• The problem:
Check every line of the data and copy the ones where "degrees" appears.

• Dataset excerpts:
━━━━━━━━━━━━━━━━━━━━━━━━━━━━━━
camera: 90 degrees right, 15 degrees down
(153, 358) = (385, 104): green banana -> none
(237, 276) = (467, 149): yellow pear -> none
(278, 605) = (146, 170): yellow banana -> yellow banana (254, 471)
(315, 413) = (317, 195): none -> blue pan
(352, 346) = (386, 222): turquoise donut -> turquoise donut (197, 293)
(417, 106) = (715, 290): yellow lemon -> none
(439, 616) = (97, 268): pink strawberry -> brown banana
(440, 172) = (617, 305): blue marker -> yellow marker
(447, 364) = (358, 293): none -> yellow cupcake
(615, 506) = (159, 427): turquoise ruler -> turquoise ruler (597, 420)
━━━━━━━━━━━━━━━━━━━━━━━━━━━━━━
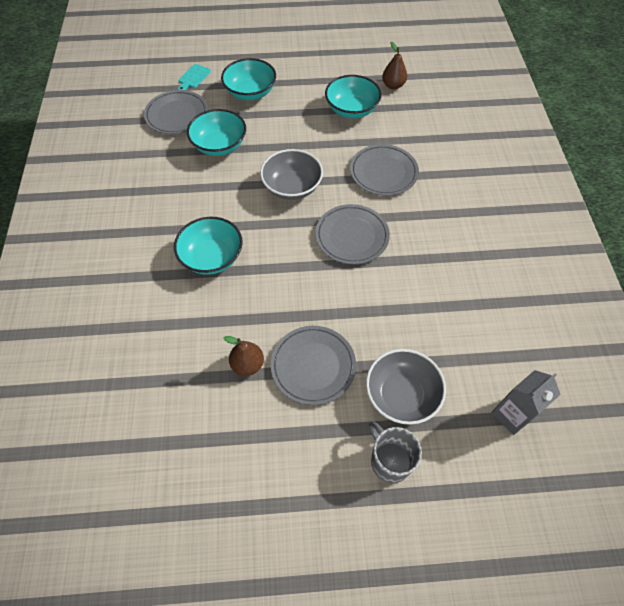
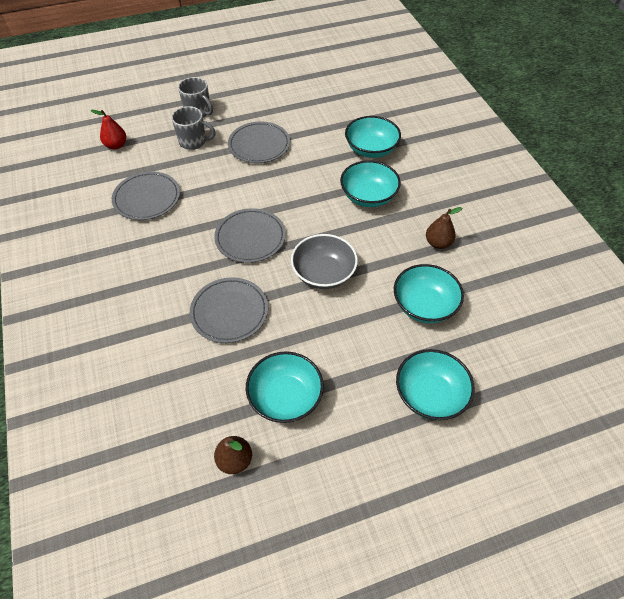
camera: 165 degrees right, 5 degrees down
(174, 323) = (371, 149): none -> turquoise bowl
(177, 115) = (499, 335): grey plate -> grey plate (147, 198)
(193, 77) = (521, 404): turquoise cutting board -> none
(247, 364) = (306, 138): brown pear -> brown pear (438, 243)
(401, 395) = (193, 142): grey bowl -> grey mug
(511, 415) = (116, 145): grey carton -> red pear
━━━━━━━━━━━━━━━━━━━━━━━━━━━━━━
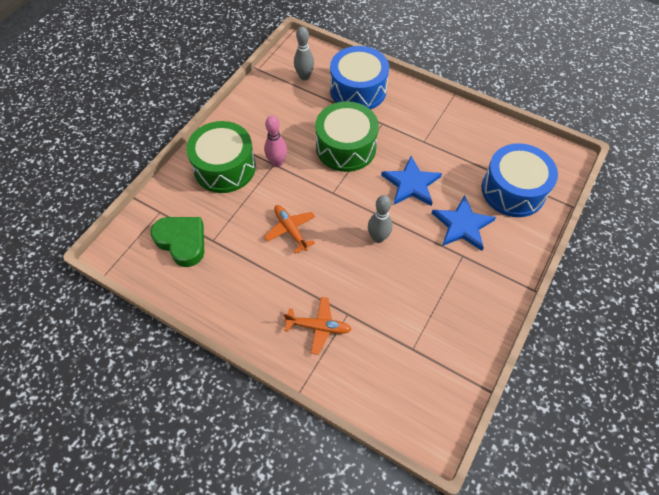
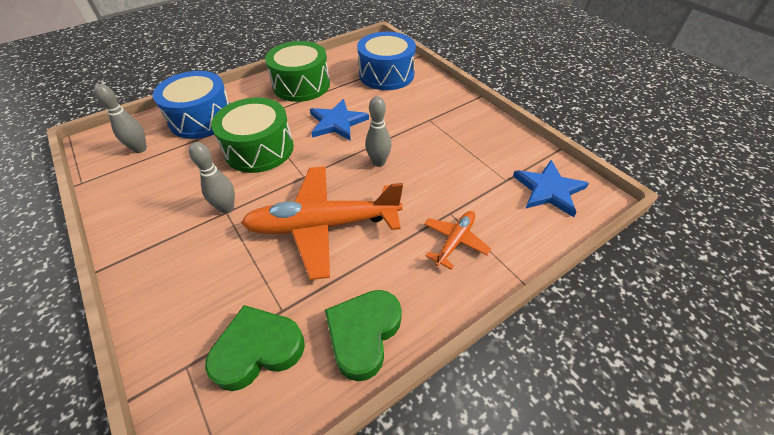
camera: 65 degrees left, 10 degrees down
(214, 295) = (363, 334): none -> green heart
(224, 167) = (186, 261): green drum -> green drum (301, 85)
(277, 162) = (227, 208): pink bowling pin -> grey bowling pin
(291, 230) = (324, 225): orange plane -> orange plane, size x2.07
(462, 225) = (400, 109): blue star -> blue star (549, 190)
━━━━━━━━━━━━━━━━━━━━━━━━━━━━━━
• Result:
camera: 90 degrees right, 15 degrees down
camera: 165 degrees right, 5 degrees down
camera: 65 degrees left, 10 degrees down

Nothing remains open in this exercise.